[Start of Attachment]

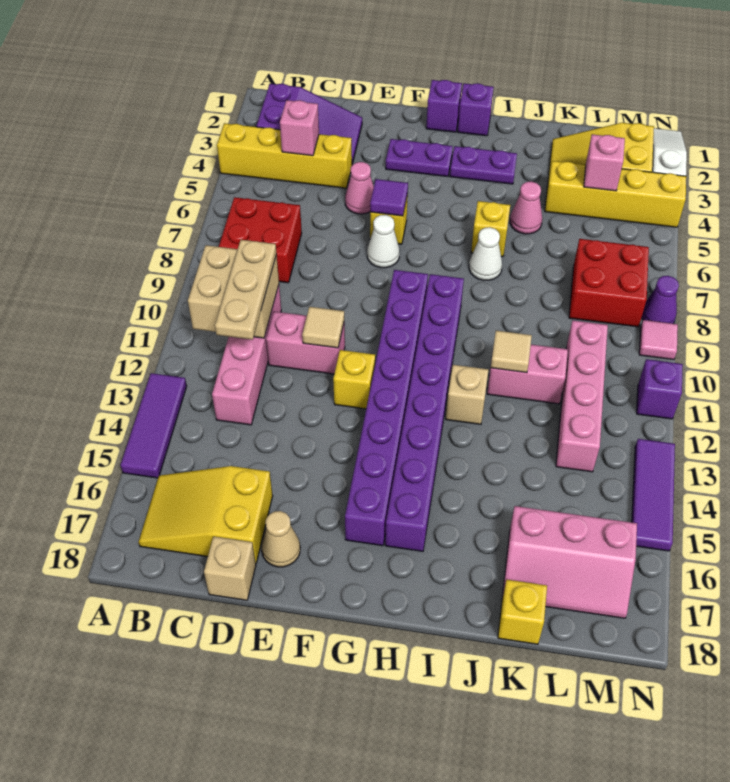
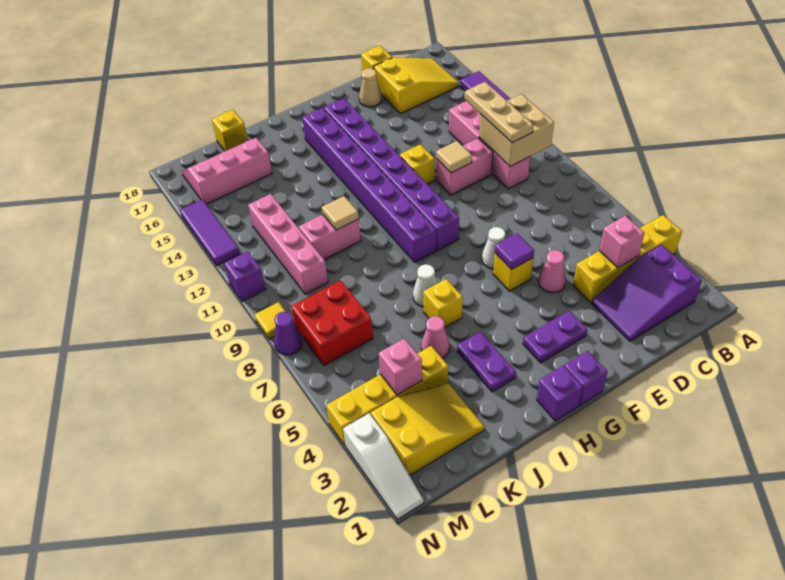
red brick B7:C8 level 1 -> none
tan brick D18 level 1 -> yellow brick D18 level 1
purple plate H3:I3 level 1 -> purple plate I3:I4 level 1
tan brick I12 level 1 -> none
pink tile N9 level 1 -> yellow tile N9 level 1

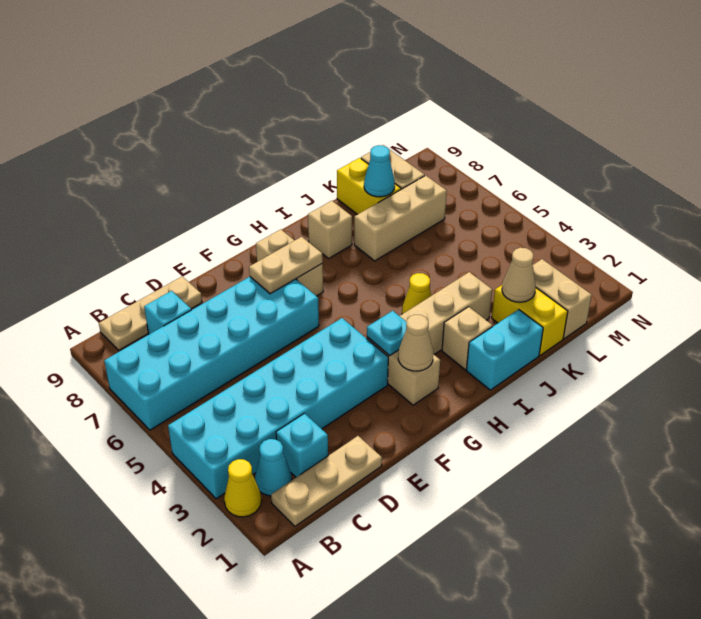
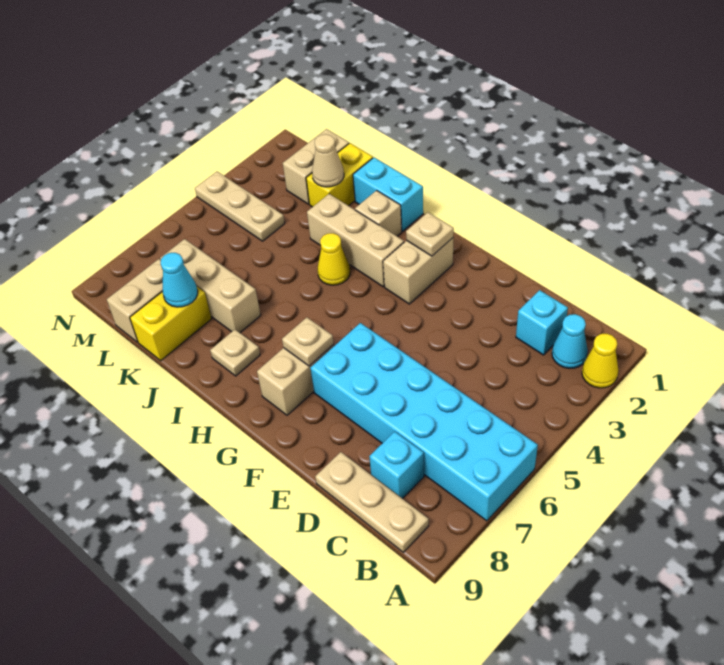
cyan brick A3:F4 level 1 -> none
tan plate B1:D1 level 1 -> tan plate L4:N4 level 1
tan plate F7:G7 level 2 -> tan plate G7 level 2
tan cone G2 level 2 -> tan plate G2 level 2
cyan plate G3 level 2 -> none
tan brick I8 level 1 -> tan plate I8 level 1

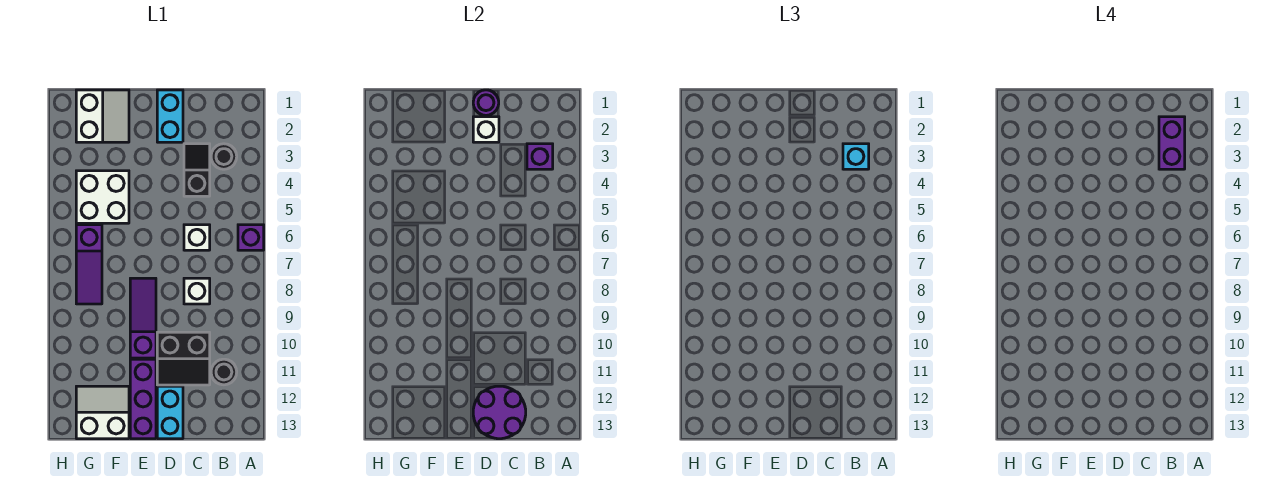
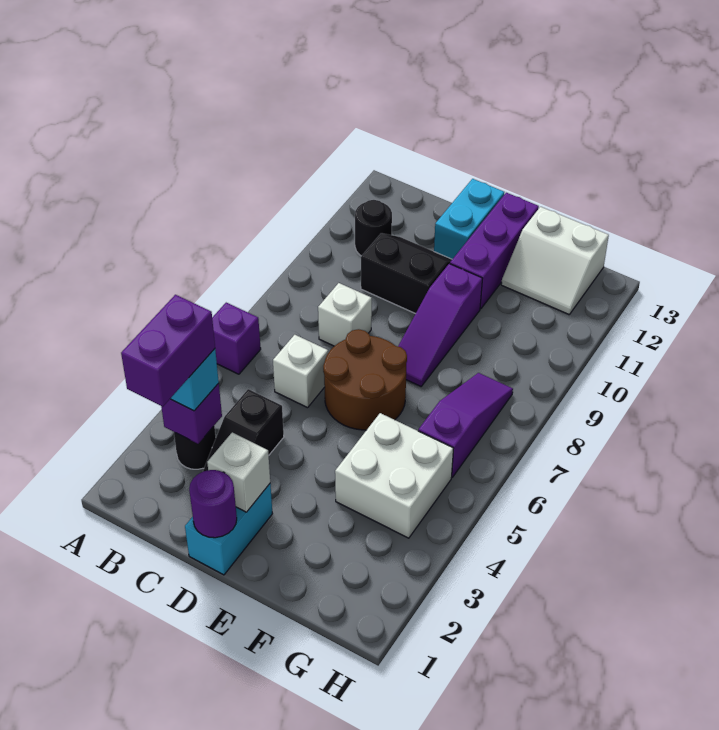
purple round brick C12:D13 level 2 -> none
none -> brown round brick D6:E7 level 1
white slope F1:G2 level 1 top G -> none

[End of Attachment]

Write out the listing again word for word, but without its pictures.

red brick B7:C8 level 1 -> none
tan brick D18 level 1 -> yellow brick D18 level 1
purple plate H3:I3 level 1 -> purple plate I3:I4 level 1
tan brick I12 level 1 -> none
pink tile N9 level 1 -> yellow tile N9 level 1

cyan brick A3:F4 level 1 -> none
tan plate B1:D1 level 1 -> tan plate L4:N4 level 1
tan plate F7:G7 level 2 -> tan plate G7 level 2
tan cone G2 level 2 -> tan plate G2 level 2
cyan plate G3 level 2 -> none
tan brick I8 level 1 -> tan plate I8 level 1

purple round brick C12:D13 level 2 -> none
none -> brown round brick D6:E7 level 1
white slope F1:G2 level 1 top G -> none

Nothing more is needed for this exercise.